** Opening DATA SHOWN block **

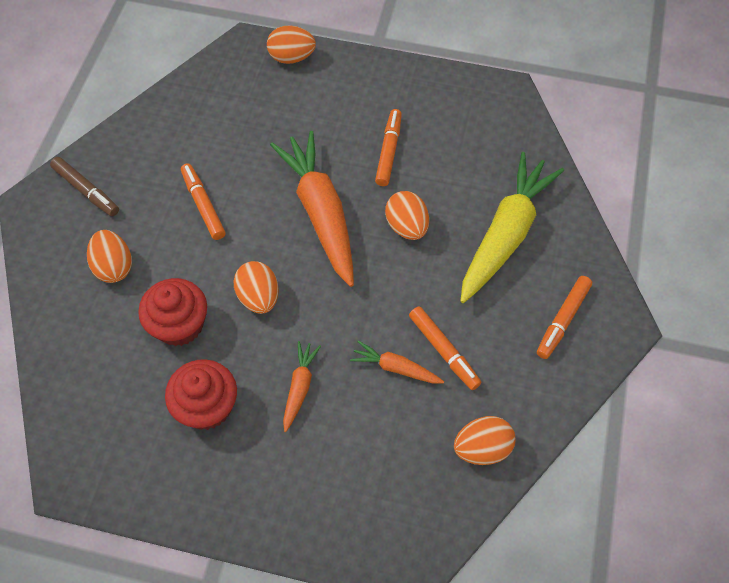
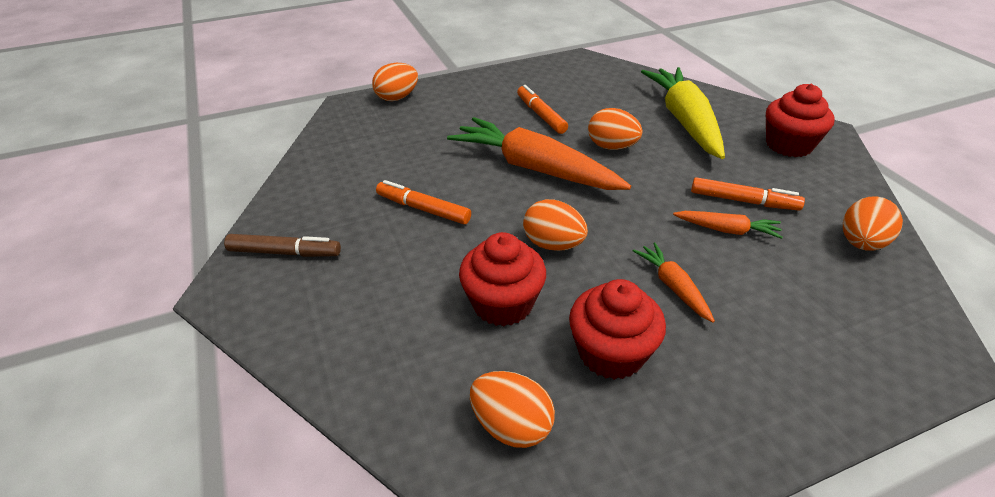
camera: 35 degrees left, 20 degrees down
(114, 267) = (379, 295): orange egg -> orange egg (511, 426)
(396, 368) = (727, 230): orange carrot -> orange carrot turned 150 degrees counterclockwise
(563, 320) = (789, 145): orange marker -> red cupcake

** Closing DATA SHOWN block **

*AIM OF THE TASK*. Everything in the listing, except its images, should be set down exactly.

*SOLVED EXERCISE*.
camera: 35 degrees left, 20 degrees down
(114, 267) = (379, 295): orange egg -> orange egg (511, 426)
(396, 368) = (727, 230): orange carrot -> orange carrot turned 150 degrees counterclockwise
(563, 320) = (789, 145): orange marker -> red cupcake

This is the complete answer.